__Records to process__.
•••••
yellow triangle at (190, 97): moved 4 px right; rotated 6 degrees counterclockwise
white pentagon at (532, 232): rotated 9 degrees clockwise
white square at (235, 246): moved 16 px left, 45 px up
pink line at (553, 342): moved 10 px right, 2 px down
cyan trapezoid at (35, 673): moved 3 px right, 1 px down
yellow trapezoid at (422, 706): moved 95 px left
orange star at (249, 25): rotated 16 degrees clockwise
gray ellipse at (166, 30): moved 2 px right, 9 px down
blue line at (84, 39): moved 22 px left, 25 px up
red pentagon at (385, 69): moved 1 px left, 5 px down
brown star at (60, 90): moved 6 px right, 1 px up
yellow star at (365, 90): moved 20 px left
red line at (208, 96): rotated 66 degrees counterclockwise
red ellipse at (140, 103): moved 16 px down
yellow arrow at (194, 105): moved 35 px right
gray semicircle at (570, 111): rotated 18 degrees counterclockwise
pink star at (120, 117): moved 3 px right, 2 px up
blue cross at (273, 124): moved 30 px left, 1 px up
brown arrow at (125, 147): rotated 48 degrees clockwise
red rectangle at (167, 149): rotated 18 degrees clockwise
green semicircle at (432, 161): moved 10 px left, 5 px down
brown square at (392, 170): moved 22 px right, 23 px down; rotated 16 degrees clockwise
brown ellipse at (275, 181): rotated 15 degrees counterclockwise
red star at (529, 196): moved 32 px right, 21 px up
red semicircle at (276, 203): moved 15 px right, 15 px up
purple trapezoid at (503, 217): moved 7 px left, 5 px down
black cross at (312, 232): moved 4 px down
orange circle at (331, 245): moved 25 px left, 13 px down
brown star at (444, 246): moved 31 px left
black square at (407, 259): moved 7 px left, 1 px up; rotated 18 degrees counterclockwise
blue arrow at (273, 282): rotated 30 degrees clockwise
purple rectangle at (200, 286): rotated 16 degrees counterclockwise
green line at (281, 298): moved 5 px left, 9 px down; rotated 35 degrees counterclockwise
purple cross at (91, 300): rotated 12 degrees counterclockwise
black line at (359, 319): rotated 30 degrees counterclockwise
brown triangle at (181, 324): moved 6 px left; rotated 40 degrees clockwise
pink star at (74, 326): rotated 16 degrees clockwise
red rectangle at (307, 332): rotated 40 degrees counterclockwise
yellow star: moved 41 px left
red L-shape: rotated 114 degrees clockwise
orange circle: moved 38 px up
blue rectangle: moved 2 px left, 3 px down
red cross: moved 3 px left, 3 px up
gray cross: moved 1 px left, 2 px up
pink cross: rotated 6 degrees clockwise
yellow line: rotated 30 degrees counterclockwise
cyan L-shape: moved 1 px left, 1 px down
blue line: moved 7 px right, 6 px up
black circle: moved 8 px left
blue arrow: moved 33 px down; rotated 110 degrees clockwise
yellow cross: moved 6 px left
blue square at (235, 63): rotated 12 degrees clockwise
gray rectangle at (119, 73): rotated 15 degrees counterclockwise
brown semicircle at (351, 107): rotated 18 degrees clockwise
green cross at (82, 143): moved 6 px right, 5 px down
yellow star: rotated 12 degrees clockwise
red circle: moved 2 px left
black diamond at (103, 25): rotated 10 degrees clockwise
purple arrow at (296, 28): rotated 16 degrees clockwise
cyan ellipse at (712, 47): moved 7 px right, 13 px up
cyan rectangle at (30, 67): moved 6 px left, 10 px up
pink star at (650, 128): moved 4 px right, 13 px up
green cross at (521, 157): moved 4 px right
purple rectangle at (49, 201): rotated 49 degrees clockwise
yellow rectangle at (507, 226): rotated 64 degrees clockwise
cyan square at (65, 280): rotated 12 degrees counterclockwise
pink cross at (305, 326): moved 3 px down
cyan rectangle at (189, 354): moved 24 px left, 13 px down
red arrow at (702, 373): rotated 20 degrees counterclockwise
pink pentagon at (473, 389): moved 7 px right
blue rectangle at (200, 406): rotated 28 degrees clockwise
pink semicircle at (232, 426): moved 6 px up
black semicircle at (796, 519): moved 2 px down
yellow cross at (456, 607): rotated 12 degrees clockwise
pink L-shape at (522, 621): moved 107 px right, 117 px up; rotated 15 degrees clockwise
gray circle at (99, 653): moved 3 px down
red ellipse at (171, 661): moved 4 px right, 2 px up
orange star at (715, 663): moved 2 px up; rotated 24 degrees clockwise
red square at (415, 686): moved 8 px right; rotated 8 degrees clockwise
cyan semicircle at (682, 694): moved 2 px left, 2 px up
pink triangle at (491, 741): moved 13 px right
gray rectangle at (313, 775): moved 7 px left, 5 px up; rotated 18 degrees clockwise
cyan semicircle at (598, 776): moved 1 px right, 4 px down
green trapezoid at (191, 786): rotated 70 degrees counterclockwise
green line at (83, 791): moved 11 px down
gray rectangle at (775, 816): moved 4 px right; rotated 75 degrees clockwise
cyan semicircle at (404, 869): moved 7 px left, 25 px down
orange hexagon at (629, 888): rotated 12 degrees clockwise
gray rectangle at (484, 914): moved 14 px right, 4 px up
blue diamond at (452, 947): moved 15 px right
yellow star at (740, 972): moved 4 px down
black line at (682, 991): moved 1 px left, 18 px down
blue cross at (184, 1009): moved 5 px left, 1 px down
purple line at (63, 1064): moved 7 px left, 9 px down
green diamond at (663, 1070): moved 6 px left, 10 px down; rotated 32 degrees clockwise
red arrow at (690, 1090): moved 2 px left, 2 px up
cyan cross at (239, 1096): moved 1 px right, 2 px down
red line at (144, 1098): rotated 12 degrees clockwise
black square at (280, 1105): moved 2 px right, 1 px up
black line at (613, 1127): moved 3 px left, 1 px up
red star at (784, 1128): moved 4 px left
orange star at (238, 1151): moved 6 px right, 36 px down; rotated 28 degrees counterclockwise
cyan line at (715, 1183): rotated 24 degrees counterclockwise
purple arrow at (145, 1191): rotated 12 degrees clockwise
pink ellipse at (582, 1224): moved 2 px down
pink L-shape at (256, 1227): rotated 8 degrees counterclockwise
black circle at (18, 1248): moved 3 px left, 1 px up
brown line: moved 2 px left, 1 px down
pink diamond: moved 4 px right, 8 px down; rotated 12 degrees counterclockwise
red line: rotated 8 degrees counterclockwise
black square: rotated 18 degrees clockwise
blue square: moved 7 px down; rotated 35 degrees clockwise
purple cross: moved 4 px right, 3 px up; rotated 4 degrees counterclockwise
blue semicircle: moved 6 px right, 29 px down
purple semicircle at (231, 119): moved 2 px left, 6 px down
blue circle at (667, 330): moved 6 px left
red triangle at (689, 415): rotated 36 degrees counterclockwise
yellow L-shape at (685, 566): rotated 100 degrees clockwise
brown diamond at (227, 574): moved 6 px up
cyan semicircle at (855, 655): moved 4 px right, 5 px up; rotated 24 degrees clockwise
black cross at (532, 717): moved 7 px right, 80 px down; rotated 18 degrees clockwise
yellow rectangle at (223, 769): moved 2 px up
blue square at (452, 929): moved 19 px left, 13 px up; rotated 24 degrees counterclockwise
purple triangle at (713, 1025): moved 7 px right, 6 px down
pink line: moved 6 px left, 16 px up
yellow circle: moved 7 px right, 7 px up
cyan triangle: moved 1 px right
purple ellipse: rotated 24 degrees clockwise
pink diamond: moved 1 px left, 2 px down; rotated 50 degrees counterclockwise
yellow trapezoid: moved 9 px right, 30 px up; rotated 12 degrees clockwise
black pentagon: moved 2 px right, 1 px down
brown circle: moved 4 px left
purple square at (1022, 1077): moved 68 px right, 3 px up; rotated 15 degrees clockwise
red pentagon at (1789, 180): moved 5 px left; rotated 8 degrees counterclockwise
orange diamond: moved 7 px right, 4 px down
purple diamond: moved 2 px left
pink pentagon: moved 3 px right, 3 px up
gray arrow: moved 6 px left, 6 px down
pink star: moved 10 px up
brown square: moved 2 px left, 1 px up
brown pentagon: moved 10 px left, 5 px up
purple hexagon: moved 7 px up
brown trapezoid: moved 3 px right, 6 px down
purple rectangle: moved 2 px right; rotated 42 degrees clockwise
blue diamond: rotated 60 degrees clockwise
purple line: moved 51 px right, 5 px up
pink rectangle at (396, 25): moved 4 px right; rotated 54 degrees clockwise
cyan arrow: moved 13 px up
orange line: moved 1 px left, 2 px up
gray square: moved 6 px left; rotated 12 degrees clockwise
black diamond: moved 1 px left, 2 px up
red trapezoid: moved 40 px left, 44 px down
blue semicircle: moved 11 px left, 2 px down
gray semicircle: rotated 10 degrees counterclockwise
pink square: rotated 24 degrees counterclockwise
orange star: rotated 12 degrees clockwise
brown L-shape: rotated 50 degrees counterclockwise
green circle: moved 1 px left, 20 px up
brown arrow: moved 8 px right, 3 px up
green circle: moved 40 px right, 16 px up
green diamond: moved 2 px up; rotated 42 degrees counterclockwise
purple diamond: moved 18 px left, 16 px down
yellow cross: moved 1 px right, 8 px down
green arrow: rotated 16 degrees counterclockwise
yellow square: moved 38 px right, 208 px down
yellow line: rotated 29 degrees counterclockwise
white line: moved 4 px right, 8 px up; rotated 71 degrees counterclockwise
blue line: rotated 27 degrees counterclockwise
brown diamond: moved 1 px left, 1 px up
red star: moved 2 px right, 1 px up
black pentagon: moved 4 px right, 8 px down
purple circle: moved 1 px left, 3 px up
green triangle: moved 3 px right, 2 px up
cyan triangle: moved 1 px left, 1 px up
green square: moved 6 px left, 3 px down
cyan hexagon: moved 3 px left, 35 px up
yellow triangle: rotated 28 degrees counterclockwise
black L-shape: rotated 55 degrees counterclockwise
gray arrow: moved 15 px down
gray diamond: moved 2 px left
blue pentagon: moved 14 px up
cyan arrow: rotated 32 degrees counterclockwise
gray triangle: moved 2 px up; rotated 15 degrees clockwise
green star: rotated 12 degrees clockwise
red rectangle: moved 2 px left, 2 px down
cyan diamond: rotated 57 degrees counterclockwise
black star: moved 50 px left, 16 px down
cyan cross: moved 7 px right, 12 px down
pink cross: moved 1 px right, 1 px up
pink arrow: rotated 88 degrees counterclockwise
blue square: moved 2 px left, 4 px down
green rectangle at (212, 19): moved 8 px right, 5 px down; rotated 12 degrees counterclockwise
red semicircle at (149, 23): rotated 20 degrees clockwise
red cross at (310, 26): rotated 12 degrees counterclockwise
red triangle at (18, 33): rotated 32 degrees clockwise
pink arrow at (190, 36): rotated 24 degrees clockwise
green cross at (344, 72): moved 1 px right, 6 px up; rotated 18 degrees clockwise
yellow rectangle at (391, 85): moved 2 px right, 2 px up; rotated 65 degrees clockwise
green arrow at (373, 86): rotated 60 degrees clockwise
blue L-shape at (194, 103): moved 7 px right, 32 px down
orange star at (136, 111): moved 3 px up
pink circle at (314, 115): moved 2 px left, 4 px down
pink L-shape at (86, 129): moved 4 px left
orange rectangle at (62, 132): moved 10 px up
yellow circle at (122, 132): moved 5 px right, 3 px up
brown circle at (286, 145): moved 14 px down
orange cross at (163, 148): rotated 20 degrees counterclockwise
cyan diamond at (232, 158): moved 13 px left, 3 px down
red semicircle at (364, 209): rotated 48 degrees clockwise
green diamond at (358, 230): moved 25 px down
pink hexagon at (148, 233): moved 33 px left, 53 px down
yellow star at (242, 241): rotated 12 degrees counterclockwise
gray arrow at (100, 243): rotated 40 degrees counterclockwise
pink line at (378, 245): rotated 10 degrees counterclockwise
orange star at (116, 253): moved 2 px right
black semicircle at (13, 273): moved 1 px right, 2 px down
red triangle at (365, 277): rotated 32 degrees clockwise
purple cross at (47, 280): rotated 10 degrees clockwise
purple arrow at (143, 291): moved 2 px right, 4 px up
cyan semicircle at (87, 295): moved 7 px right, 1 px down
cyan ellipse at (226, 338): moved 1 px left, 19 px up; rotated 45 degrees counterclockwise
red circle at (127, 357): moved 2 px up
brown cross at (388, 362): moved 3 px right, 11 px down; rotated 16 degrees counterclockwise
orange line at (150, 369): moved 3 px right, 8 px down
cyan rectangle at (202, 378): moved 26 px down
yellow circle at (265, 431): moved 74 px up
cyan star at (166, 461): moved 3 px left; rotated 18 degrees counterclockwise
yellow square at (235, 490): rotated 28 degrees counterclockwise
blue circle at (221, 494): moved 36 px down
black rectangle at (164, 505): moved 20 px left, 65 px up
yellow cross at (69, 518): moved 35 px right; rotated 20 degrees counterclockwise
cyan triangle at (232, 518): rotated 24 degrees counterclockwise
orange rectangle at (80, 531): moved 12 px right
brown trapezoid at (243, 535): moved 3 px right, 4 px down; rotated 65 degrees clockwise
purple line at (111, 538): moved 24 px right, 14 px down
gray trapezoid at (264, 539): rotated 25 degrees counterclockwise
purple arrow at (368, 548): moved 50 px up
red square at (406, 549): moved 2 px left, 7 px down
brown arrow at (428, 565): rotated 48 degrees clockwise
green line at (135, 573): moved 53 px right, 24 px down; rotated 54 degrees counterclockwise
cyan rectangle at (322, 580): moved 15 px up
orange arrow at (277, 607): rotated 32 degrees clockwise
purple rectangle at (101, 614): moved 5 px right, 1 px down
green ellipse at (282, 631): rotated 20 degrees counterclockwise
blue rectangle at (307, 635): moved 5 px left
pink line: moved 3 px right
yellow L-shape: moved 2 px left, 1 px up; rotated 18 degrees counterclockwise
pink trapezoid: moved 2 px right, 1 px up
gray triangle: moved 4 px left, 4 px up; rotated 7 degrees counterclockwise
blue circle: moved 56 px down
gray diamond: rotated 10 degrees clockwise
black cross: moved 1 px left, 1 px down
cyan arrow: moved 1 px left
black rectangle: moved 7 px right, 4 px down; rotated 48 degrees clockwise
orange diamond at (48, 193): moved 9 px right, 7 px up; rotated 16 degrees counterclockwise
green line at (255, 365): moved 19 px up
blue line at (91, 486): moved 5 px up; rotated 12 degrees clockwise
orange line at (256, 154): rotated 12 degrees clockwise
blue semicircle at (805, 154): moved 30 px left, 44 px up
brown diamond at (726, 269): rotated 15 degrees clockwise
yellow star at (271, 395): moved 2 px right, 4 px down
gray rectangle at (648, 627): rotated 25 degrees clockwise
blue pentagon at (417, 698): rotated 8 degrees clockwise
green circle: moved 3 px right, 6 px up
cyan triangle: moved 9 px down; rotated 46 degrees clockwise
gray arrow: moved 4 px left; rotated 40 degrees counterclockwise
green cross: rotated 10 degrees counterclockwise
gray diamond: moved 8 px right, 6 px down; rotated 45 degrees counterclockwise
•••••
__Problem details__.
Copy out each line of the data above, exactly, if it lies between the line holding "pink star: moved 10 px up" and the line holding "green diamond: moved", inclusive; copy no other line.

__Response box__.
pink star: moved 10 px up
brown square: moved 2 px left, 1 px up
brown pentagon: moved 10 px left, 5 px up
purple hexagon: moved 7 px up
brown trapezoid: moved 3 px right, 6 px down
purple rectangle: moved 2 px right; rotated 42 degrees clockwise
blue diamond: rotated 60 degrees clockwise
purple line: moved 51 px right, 5 px up
pink rectangle at (396, 25): moved 4 px right; rotated 54 degrees clockwise
cyan arrow: moved 13 px up
orange line: moved 1 px left, 2 px up
gray square: moved 6 px left; rotated 12 degrees clockwise
black diamond: moved 1 px left, 2 px up
red trapezoid: moved 40 px left, 44 px down
blue semicircle: moved 11 px left, 2 px down
gray semicircle: rotated 10 degrees counterclockwise
pink square: rotated 24 degrees counterclockwise
orange star: rotated 12 degrees clockwise
brown L-shape: rotated 50 degrees counterclockwise
green circle: moved 1 px left, 20 px up
brown arrow: moved 8 px right, 3 px up
green circle: moved 40 px right, 16 px up
green diamond: moved 2 px up; rotated 42 degrees counterclockwise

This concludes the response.